--- Records for processing Enclosed Below ---

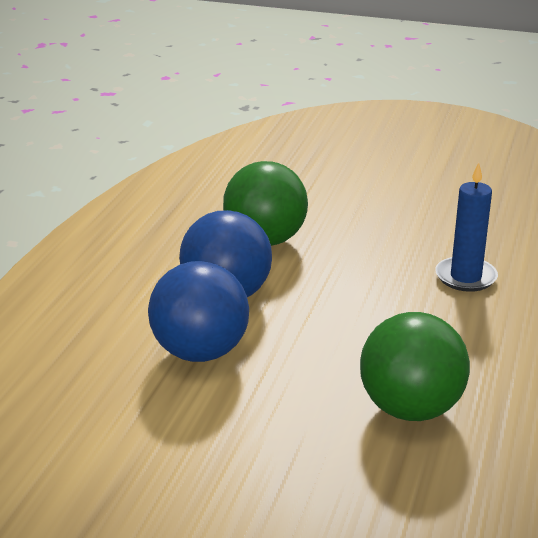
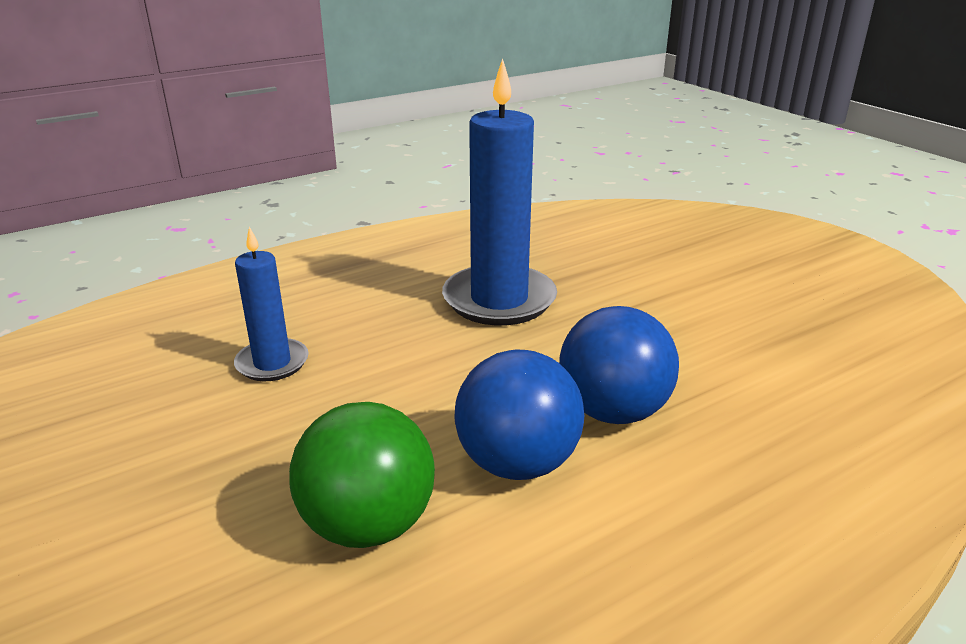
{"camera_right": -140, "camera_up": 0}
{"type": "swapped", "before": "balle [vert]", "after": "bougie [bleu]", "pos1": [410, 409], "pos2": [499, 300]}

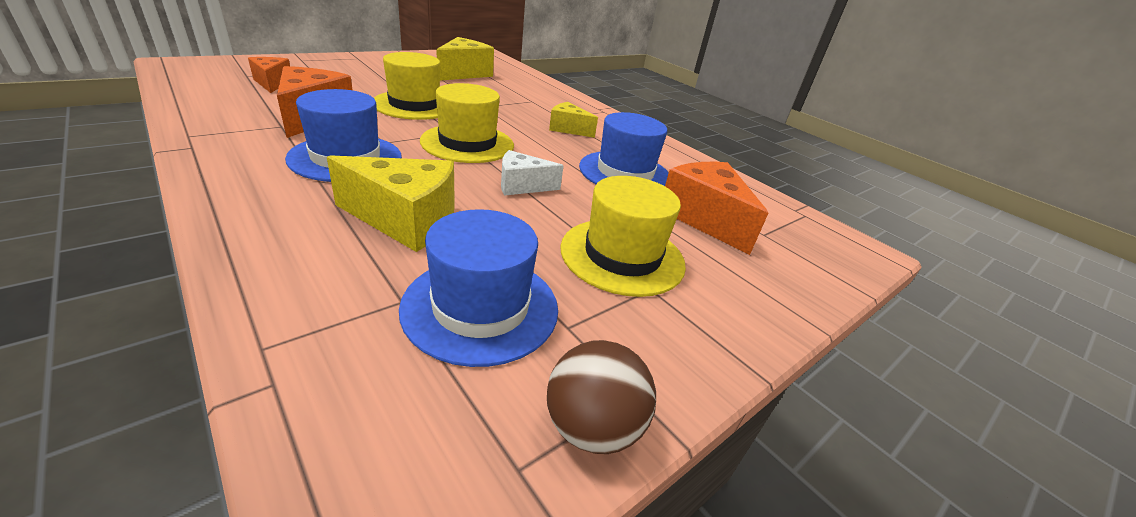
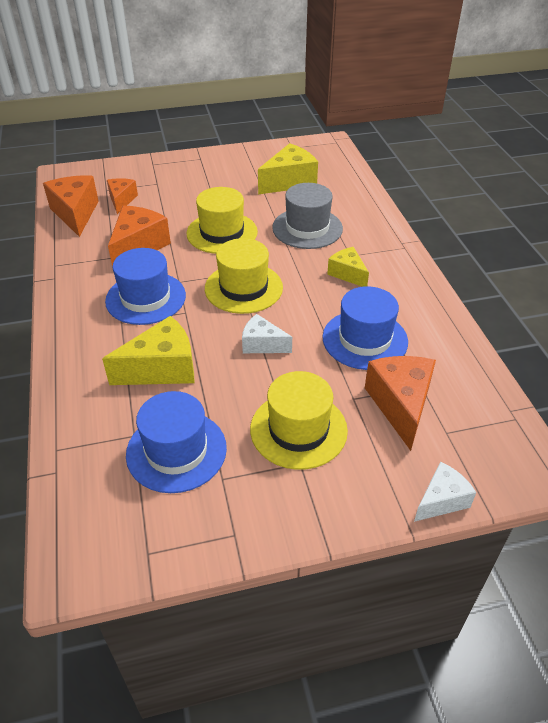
{"camera_right": 30, "camera_up": 10}
{"type": "rotated", "before": "fromage [jaune]", "pos1": [406, 220], "pos2": [162, 368], "turn": -60}
{"type": "gone", "before": "balle [marron]", "pos1": [592, 427]}
{"type": "new", "after": "fromage [orange]", "pos2": [75, 214]}
{"type": "new", "after": "chapeau [gris]", "pos2": [307, 228]}
{"type": "new", "after": "fromage [blanc]", "pos2": [441, 500]}

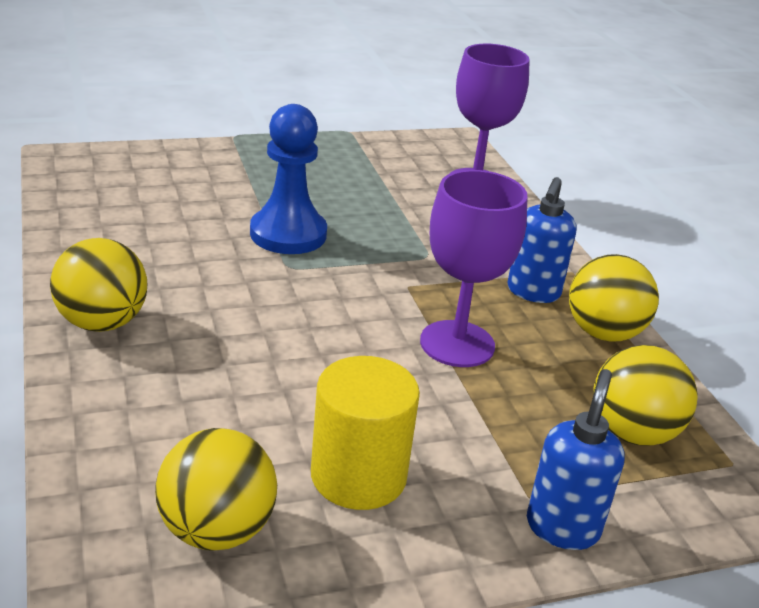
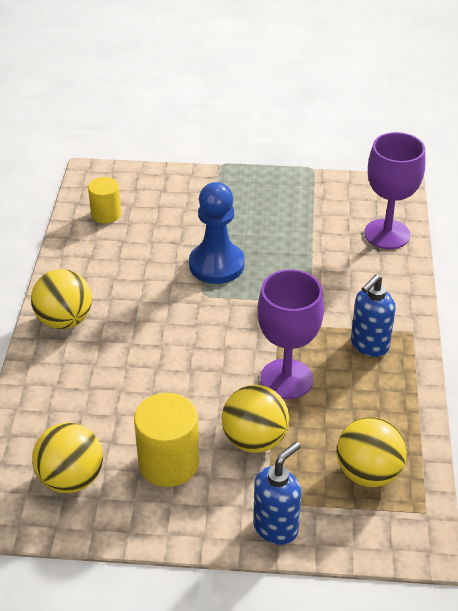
{"camera_right": 25, "camera_up": 10}
{"type": "shifted", "before": "balle [jaune]", "pos1": [603, 333], "pos2": [254, 440]}
{"type": "new", "after": "cylindre [jaune]", "pos2": [106, 214]}

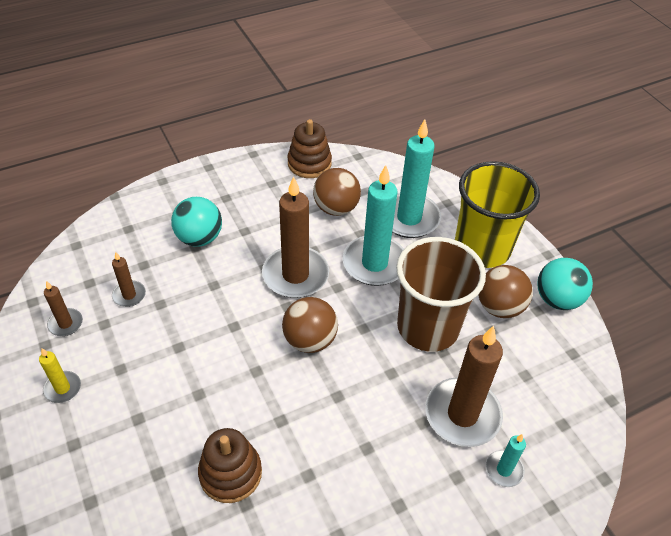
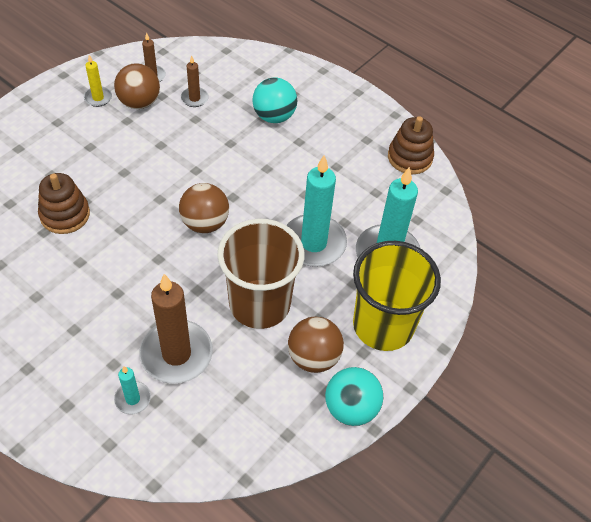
{"camera_right": 65, "camera_up": 5}
{"type": "gone", "before": "bougie [marron]", "pos1": [295, 275]}
{"type": "shifted", "before": "balle [marron]", "pos1": [336, 208], "pos2": [139, 102]}

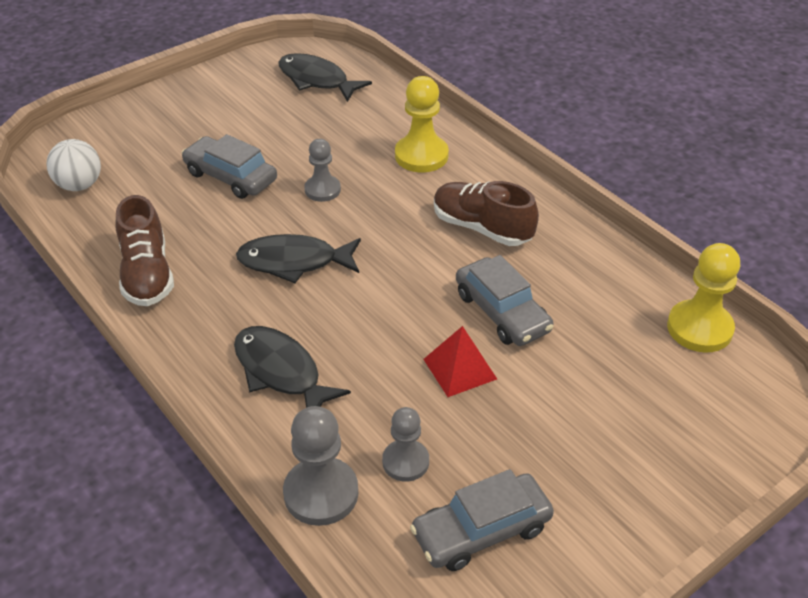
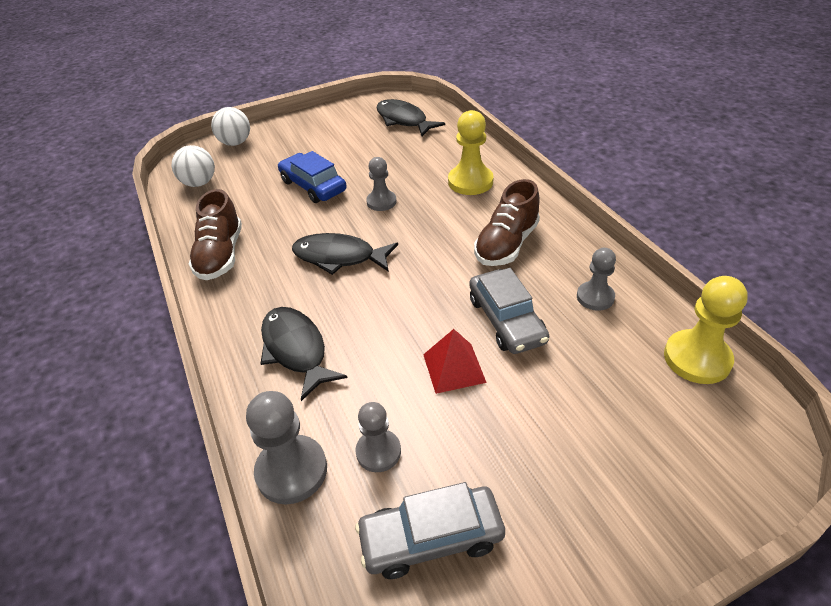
{"camera_right": 15, "camera_up": 0}
{"type": "repainted", "before": "voiture [gris]", "after": "voiture [bleu]", "pos1": [230, 176], "pos2": [313, 186]}
{"type": "rotated", "before": "chaussure [marron]", "pos1": [482, 228], "pos2": [506, 244], "turn": -105}
{"type": "new", "after": "balle [blanc]", "pos2": [235, 143]}
{"type": "new", "after": "pion [gris]", "pos2": [595, 297]}

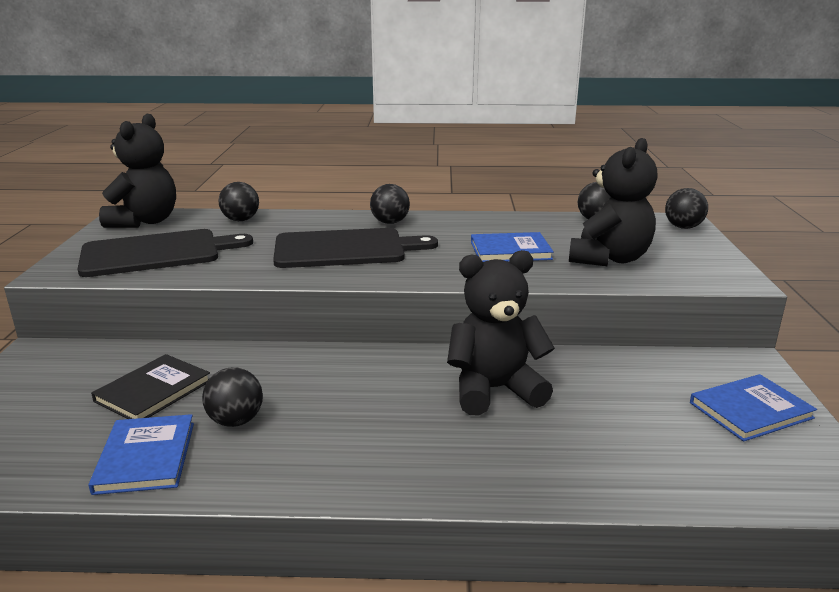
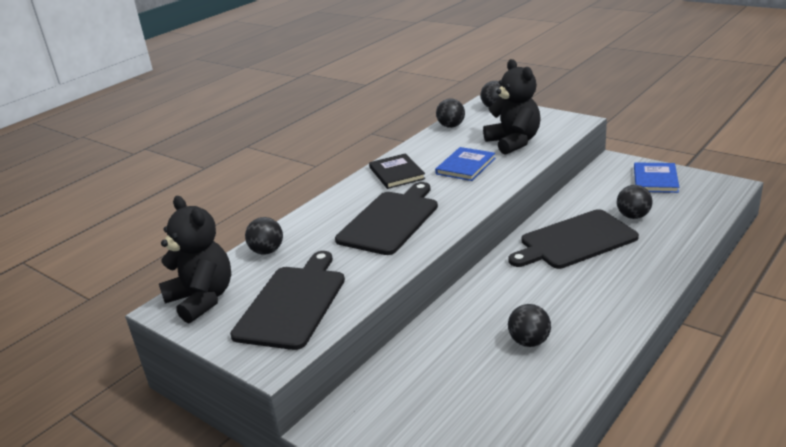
{"camera_right": -50, "camera_up": 5}
{"type": "gone", "before": "livre [bleu]", "pos1": [146, 457]}
{"type": "shifted", "before": "livre [noir]", "pos1": [153, 391], "pos2": [397, 173]}
{"type": "shifted", "before": "balle [noir]", "pos1": [390, 222], "pos2": [633, 216]}
{"type": "swapped", "before": "ours en peluche [noir]", "after": "planche à découper [noir]", "pos1": [494, 390], "pos2": [575, 241]}

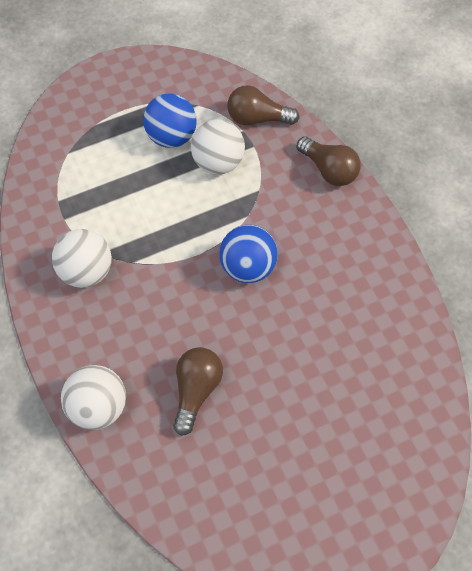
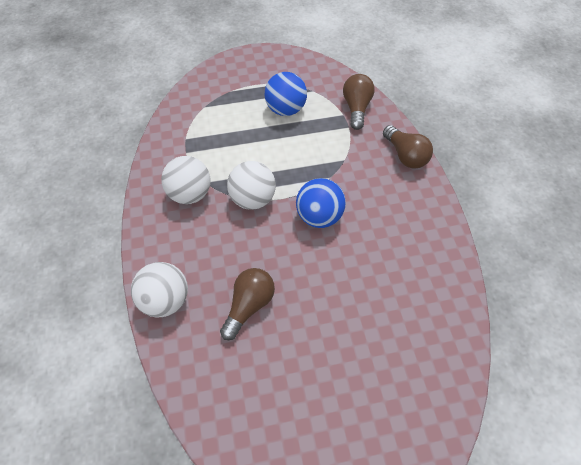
{"camera_right": 15, "camera_up": -5}
{"type": "shifted", "before": "balle [blanc]", "pos1": [218, 163], "pos2": [253, 199]}
{"type": "rotated", "before": "ampoule [marron]", "pos1": [257, 119], "pos2": [356, 108], "turn": 75}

--- End of Enclosed Records for processing ---

--- Exercise ---
Pictures stay out of the copy; please restate every record above exactly.

--- Solution for this task ---
{"camera_right": -140, "camera_up": 0}
{"type": "swapped", "before": "balle [vert]", "after": "bougie [bleu]", "pos1": [410, 409], "pos2": [499, 300]}

{"camera_right": 30, "camera_up": 10}
{"type": "rotated", "before": "fromage [jaune]", "pos1": [406, 220], "pos2": [162, 368], "turn": -60}
{"type": "gone", "before": "balle [marron]", "pos1": [592, 427]}
{"type": "new", "after": "fromage [orange]", "pos2": [75, 214]}
{"type": "new", "after": "chapeau [gris]", "pos2": [307, 228]}
{"type": "new", "after": "fromage [blanc]", "pos2": [441, 500]}

{"camera_right": 25, "camera_up": 10}
{"type": "shifted", "before": "balle [jaune]", "pos1": [603, 333], "pos2": [254, 440]}
{"type": "new", "after": "cylindre [jaune]", "pos2": [106, 214]}

{"camera_right": 65, "camera_up": 5}
{"type": "gone", "before": "bougie [marron]", "pos1": [295, 275]}
{"type": "shifted", "before": "balle [marron]", "pos1": [336, 208], "pos2": [139, 102]}

{"camera_right": 15, "camera_up": 0}
{"type": "repainted", "before": "voiture [gris]", "after": "voiture [bleu]", "pos1": [230, 176], "pos2": [313, 186]}
{"type": "rotated", "before": "chaussure [marron]", "pos1": [482, 228], "pos2": [506, 244], "turn": -105}
{"type": "new", "after": "balle [blanc]", "pos2": [235, 143]}
{"type": "new", "after": "pion [gris]", "pos2": [595, 297]}

{"camera_right": -50, "camera_up": 5}
{"type": "gone", "before": "livre [bleu]", "pos1": [146, 457]}
{"type": "shifted", "before": "livre [noir]", "pos1": [153, 391], "pos2": [397, 173]}
{"type": "shifted", "before": "balle [noir]", "pos1": [390, 222], "pos2": [633, 216]}
{"type": "swapped", "before": "ours en peluche [noir]", "after": "planche à découper [noir]", "pos1": [494, 390], "pos2": [575, 241]}

{"camera_right": 15, "camera_up": -5}
{"type": "shifted", "before": "balle [blanc]", "pos1": [218, 163], "pos2": [253, 199]}
{"type": "rotated", "before": "ampoule [marron]", "pos1": [257, 119], "pos2": [356, 108], "turn": 75}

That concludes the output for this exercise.